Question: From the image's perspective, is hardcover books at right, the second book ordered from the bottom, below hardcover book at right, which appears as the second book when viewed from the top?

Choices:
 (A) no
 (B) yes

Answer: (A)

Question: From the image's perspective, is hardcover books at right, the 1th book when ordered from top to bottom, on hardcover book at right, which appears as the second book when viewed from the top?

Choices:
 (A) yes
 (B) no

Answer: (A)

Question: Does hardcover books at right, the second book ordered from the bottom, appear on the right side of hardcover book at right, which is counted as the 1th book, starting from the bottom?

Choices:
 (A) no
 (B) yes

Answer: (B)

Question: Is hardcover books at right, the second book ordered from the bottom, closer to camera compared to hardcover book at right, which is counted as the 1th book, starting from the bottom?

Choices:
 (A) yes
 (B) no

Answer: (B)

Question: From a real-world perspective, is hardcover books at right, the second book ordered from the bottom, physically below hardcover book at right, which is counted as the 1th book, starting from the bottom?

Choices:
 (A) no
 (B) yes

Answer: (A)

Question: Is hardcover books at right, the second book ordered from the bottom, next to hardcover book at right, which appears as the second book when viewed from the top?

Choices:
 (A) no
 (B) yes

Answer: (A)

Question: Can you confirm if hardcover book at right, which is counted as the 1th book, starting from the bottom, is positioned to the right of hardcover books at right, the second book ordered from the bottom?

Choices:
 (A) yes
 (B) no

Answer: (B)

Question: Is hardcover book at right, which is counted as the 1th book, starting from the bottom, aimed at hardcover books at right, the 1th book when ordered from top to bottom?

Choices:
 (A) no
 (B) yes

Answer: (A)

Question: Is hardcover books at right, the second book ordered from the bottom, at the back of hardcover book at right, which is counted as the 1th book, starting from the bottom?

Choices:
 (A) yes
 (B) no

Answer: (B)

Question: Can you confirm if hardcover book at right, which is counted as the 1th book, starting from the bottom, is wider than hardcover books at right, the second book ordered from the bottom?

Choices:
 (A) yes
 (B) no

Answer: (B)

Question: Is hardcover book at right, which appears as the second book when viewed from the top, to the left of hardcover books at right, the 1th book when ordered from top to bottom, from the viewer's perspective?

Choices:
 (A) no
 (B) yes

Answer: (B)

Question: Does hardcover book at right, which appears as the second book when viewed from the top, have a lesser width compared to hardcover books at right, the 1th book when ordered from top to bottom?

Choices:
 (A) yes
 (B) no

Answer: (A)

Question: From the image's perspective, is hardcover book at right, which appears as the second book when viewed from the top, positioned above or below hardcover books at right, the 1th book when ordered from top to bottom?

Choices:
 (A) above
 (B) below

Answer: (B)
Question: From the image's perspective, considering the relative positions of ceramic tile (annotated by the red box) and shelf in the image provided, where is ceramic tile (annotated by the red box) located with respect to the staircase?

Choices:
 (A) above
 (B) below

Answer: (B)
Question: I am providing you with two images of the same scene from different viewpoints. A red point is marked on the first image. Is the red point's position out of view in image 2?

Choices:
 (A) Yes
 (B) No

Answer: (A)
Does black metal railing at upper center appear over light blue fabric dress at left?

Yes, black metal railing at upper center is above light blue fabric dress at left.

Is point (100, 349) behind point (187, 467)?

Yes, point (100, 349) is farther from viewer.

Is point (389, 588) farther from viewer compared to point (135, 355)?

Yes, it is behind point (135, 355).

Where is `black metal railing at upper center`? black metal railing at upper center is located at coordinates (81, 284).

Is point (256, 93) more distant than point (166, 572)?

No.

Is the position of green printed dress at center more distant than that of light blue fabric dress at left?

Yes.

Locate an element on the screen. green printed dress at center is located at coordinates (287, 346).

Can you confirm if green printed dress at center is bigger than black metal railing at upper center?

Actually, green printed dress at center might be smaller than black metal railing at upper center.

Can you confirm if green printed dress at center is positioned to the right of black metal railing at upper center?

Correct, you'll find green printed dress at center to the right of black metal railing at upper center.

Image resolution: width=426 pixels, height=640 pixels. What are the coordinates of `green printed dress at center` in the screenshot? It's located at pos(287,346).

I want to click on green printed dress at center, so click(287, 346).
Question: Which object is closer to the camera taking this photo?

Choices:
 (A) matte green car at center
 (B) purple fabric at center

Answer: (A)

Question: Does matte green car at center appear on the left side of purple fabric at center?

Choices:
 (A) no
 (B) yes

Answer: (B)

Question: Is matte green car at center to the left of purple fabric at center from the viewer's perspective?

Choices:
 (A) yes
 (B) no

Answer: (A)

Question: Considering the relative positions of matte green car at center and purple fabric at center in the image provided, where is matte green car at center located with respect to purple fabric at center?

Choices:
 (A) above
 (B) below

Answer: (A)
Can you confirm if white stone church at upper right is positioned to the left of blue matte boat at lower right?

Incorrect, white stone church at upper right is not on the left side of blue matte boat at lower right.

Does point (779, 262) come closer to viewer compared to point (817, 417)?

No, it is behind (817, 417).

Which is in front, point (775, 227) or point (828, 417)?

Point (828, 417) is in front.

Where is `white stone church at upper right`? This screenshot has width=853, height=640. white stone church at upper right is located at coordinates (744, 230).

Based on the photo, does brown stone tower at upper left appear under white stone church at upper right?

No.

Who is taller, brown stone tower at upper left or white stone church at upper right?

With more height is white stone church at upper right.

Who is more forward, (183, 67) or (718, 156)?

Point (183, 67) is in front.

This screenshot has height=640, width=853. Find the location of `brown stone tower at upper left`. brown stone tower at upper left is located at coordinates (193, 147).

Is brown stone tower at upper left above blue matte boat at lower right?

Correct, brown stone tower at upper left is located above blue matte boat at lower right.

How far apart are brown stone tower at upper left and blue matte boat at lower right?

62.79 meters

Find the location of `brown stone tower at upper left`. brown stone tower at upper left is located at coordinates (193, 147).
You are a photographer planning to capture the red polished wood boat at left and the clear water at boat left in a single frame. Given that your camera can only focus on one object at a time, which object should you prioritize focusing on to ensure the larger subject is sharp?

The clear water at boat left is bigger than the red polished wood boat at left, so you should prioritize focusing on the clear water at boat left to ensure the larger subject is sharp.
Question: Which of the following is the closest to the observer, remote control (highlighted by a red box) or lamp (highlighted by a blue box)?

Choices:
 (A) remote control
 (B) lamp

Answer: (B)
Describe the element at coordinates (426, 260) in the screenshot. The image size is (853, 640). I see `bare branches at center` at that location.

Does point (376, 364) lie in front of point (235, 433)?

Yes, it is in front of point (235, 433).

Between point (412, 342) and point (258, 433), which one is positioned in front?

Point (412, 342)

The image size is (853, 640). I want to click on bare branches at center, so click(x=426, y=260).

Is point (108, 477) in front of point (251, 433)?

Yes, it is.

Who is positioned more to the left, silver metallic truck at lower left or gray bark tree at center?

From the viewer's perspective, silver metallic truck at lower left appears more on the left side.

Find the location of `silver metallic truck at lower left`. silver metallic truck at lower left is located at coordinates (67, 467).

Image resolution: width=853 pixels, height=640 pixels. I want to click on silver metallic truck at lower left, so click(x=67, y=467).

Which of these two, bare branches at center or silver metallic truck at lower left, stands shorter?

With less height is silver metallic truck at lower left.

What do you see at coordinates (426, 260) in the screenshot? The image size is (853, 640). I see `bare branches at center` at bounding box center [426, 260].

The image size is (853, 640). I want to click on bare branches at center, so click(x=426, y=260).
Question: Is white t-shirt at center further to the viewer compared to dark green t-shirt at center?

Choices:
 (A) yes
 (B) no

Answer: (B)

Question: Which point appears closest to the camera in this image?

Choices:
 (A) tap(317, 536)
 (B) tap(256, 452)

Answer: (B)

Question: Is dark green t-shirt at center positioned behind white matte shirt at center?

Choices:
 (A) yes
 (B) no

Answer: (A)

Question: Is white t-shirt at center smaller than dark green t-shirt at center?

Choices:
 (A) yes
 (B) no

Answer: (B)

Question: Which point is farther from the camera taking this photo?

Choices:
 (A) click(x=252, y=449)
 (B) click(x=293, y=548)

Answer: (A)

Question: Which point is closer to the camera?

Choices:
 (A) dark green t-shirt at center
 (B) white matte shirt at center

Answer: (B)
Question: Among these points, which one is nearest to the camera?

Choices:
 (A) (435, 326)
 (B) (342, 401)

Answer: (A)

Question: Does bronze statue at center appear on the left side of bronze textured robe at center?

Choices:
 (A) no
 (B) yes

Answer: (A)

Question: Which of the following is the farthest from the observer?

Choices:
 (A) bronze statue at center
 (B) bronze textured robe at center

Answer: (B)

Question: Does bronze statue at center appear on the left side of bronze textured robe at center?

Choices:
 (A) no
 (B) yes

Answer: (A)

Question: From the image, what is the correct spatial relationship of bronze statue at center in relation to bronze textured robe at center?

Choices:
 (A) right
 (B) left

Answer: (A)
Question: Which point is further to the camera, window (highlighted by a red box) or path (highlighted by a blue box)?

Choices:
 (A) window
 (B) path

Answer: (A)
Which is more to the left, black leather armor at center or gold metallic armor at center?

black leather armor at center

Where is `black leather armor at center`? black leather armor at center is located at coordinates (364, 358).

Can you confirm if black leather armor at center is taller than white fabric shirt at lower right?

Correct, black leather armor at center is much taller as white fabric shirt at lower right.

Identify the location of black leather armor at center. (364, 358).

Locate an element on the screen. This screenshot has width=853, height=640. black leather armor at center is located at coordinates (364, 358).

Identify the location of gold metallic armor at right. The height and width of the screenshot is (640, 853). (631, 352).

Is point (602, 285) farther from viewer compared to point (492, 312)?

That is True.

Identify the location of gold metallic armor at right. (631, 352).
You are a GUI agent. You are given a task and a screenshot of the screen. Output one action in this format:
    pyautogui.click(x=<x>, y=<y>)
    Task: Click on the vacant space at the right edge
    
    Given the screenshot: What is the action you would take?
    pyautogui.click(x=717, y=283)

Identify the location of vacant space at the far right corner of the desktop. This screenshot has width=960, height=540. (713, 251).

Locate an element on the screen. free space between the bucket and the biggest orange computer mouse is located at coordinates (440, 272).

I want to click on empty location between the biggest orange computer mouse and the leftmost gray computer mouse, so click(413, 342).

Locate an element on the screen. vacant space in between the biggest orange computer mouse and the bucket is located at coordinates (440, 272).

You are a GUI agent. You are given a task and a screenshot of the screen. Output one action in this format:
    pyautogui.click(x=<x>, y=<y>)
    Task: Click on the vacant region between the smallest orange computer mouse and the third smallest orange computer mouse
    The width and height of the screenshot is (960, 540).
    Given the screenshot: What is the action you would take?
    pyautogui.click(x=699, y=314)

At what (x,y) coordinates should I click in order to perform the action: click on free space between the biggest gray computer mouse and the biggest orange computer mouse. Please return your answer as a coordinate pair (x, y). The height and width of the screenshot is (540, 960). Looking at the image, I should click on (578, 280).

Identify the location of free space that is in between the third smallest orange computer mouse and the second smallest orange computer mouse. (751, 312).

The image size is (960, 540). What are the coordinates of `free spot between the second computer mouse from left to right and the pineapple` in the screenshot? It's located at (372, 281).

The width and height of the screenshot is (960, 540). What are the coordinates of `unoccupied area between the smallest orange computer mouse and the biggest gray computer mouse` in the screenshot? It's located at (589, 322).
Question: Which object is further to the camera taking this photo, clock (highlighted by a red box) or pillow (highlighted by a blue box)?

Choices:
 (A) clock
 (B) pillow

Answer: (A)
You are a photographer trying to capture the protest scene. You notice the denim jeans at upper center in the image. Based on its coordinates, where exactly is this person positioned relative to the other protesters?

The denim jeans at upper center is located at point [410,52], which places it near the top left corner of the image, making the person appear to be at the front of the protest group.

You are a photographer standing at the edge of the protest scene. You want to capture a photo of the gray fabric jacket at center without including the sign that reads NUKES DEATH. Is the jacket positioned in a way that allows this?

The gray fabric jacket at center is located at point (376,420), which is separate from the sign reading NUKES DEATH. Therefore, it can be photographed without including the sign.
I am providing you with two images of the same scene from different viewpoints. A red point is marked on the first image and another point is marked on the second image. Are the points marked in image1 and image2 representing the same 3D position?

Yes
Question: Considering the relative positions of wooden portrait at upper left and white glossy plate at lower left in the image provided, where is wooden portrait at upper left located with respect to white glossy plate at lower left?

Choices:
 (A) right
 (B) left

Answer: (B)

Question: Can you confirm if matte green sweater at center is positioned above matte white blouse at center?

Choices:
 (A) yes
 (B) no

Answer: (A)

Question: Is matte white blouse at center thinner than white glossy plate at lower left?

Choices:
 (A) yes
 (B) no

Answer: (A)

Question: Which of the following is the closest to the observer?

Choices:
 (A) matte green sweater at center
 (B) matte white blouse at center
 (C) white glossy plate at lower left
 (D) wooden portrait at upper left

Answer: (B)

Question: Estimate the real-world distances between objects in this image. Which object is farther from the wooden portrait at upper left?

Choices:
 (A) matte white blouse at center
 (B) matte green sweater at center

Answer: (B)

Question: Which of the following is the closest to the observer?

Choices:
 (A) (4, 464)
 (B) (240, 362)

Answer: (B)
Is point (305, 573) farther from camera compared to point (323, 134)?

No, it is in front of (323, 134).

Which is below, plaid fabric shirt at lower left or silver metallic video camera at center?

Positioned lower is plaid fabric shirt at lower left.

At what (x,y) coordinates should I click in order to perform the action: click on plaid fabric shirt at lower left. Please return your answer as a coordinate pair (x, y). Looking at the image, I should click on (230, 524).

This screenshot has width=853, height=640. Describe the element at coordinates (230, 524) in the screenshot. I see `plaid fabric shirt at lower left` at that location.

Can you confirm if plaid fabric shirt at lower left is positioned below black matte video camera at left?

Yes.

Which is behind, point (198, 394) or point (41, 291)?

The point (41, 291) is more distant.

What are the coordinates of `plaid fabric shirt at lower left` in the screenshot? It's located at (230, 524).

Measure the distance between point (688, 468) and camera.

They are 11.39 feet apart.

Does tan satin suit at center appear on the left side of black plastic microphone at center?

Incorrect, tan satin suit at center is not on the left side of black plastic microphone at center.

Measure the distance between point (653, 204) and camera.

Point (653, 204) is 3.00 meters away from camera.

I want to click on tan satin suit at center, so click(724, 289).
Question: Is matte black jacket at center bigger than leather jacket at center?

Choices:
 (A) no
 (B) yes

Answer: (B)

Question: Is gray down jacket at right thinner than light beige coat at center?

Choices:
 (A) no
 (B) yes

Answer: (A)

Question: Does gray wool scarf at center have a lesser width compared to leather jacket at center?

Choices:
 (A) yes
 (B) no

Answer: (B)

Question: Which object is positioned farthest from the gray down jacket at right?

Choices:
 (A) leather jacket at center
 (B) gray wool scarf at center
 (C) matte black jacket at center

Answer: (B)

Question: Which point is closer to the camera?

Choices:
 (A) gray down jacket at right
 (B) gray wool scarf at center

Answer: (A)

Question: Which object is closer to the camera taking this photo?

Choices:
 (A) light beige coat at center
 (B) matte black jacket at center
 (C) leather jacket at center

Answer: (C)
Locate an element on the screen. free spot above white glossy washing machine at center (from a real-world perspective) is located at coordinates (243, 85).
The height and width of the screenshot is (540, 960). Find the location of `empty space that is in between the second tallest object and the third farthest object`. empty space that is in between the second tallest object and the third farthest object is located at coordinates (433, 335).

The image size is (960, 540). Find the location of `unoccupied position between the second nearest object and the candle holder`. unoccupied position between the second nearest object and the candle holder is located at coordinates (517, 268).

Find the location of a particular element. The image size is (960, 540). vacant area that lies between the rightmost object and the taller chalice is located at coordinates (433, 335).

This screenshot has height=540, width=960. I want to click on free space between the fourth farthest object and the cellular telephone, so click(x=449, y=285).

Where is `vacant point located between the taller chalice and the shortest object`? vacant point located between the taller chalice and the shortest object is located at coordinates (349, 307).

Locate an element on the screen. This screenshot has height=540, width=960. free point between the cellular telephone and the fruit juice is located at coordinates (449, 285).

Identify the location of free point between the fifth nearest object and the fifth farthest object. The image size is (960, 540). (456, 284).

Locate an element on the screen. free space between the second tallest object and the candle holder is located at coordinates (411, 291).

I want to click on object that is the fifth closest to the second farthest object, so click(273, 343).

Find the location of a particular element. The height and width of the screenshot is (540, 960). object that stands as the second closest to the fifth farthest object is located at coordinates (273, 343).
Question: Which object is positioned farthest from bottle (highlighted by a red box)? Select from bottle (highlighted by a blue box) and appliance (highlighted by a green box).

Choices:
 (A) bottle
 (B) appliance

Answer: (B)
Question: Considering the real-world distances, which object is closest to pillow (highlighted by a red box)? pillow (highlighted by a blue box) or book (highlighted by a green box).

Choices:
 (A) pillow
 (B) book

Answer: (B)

◆ Directions for this task ◆
Extract every line from the items above that contains the word "lamp". Case counts, so match capitals and lowercase letters exactly.

◆ Response for this exercise ◆
Question: Which of the following is the closest to the observer, remote control (highlighted by a red box) or lamp (highlighted by a blue box)?
 (B) lamp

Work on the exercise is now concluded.